§ ABOUT THIS TASK: Without altering a single word, repeat the records that follow.

___ DATA LISTING ___

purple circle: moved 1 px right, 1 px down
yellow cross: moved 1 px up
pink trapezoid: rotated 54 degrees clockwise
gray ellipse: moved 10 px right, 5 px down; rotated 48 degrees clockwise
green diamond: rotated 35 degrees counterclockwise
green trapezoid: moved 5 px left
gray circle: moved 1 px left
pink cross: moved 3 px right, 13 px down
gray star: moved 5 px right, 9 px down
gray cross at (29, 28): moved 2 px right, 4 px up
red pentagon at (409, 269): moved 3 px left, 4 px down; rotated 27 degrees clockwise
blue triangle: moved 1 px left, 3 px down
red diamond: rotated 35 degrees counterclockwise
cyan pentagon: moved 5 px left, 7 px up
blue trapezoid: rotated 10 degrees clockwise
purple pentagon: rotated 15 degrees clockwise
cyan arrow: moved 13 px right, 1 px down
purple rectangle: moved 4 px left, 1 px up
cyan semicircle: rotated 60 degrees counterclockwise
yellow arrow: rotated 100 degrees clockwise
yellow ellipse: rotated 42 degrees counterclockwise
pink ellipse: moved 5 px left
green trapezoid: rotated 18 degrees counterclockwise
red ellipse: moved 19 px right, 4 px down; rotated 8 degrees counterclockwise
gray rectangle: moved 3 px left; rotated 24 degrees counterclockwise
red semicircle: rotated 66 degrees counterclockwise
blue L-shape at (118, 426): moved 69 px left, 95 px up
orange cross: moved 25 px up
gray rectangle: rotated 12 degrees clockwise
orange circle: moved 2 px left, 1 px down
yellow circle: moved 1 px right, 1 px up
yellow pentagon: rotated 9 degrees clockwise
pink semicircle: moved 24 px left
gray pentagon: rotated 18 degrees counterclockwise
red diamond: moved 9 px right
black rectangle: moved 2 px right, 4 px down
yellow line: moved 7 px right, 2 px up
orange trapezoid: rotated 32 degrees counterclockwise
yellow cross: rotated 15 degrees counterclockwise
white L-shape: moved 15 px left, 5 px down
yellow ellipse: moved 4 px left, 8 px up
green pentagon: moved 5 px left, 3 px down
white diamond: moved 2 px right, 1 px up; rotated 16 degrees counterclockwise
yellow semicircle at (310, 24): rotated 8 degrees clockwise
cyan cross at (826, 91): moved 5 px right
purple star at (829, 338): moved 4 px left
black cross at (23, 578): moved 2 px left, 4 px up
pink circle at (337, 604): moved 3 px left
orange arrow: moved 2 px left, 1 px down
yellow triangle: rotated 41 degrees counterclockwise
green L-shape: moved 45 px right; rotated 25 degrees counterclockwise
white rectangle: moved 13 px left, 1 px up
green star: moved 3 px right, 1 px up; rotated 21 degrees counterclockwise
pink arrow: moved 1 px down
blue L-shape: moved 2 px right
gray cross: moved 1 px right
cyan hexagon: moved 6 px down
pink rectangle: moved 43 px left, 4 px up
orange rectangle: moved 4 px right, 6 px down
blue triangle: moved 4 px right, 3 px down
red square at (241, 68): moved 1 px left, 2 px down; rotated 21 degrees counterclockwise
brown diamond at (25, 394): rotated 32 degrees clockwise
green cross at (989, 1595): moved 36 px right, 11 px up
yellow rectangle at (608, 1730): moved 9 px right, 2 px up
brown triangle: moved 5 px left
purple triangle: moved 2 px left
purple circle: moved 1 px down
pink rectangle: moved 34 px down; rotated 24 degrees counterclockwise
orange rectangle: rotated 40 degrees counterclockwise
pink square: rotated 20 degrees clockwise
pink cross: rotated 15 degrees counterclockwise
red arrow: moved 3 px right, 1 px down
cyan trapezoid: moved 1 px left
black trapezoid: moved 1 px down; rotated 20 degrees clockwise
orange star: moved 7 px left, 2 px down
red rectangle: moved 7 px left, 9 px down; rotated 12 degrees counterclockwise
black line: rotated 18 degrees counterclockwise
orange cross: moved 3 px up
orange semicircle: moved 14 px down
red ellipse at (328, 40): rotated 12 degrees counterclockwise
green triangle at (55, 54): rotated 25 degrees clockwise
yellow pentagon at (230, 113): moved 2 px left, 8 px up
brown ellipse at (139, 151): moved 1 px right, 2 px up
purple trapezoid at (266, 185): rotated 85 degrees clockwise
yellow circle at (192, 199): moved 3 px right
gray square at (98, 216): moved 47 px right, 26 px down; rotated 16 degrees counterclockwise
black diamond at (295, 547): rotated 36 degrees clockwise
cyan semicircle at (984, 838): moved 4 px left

___

§ ANSWER SECTION:
purple circle: moved 1 px right, 1 px down
yellow cross: moved 1 px up
pink trapezoid: rotated 54 degrees clockwise
gray ellipse: moved 10 px right, 5 px down; rotated 48 degrees clockwise
green diamond: rotated 35 degrees counterclockwise
green trapezoid: moved 5 px left
gray circle: moved 1 px left
pink cross: moved 3 px right, 13 px down
gray star: moved 5 px right, 9 px down
gray cross at (29, 28): moved 2 px right, 4 px up
red pentagon at (409, 269): moved 3 px left, 4 px down; rotated 27 degrees clockwise
blue triangle: moved 1 px left, 3 px down
red diamond: rotated 35 degrees counterclockwise
cyan pentagon: moved 5 px left, 7 px up
blue trapezoid: rotated 10 degrees clockwise
purple pentagon: rotated 15 degrees clockwise
cyan arrow: moved 13 px right, 1 px down
purple rectangle: moved 4 px left, 1 px up
cyan semicircle: rotated 60 degrees counterclockwise
yellow arrow: rotated 100 degrees clockwise
yellow ellipse: rotated 42 degrees counterclockwise
pink ellipse: moved 5 px left
green trapezoid: rotated 18 degrees counterclockwise
red ellipse: moved 19 px right, 4 px down; rotated 8 degrees counterclockwise
gray rectangle: moved 3 px left; rotated 24 degrees counterclockwise
red semicircle: rotated 66 degrees counterclockwise
blue L-shape at (118, 426): moved 69 px left, 95 px up
orange cross: moved 25 px up
gray rectangle: rotated 12 degrees clockwise
orange circle: moved 2 px left, 1 px down
yellow circle: moved 1 px right, 1 px up
yellow pentagon: rotated 9 degrees clockwise
pink semicircle: moved 24 px left
gray pentagon: rotated 18 degrees counterclockwise
red diamond: moved 9 px right
black rectangle: moved 2 px right, 4 px down
yellow line: moved 7 px right, 2 px up
orange trapezoid: rotated 32 degrees counterclockwise
yellow cross: rotated 15 degrees counterclockwise
white L-shape: moved 15 px left, 5 px down
yellow ellipse: moved 4 px left, 8 px up
green pentagon: moved 5 px left, 3 px down
white diamond: moved 2 px right, 1 px up; rotated 16 degrees counterclockwise
yellow semicircle at (310, 24): rotated 8 degrees clockwise
cyan cross at (826, 91): moved 5 px right
purple star at (829, 338): moved 4 px left
black cross at (23, 578): moved 2 px left, 4 px up
pink circle at (337, 604): moved 3 px left
orange arrow: moved 2 px left, 1 px down
yellow triangle: rotated 41 degrees counterclockwise
green L-shape: moved 45 px right; rotated 25 degrees counterclockwise
white rectangle: moved 13 px left, 1 px up
green star: moved 3 px right, 1 px up; rotated 21 degrees counterclockwise
pink arrow: moved 1 px down
blue L-shape: moved 2 px right
gray cross: moved 1 px right
cyan hexagon: moved 6 px down
pink rectangle: moved 43 px left, 4 px up
orange rectangle: moved 4 px right, 6 px down
blue triangle: moved 4 px right, 3 px down
red square at (241, 68): moved 1 px left, 2 px down; rotated 21 degrees counterclockwise
brown diamond at (25, 394): rotated 32 degrees clockwise
green cross at (989, 1595): moved 36 px right, 11 px up
yellow rectangle at (608, 1730): moved 9 px right, 2 px up
brown triangle: moved 5 px left
purple triangle: moved 2 px left
purple circle: moved 1 px down
pink rectangle: moved 34 px down; rotated 24 degrees counterclockwise
orange rectangle: rotated 40 degrees counterclockwise
pink square: rotated 20 degrees clockwise
pink cross: rotated 15 degrees counterclockwise
red arrow: moved 3 px right, 1 px down
cyan trapezoid: moved 1 px left
black trapezoid: moved 1 px down; rotated 20 degrees clockwise
orange star: moved 7 px left, 2 px down
red rectangle: moved 7 px left, 9 px down; rotated 12 degrees counterclockwise
black line: rotated 18 degrees counterclockwise
orange cross: moved 3 px up
orange semicircle: moved 14 px down
red ellipse at (328, 40): rotated 12 degrees counterclockwise
green triangle at (55, 54): rotated 25 degrees clockwise
yellow pentagon at (230, 113): moved 2 px left, 8 px up
brown ellipse at (139, 151): moved 1 px right, 2 px up
purple trapezoid at (266, 185): rotated 85 degrees clockwise
yellow circle at (192, 199): moved 3 px right
gray square at (98, 216): moved 47 px right, 26 px down; rotated 16 degrees counterclockwise
black diamond at (295, 547): rotated 36 degrees clockwise
cyan semicircle at (984, 838): moved 4 px left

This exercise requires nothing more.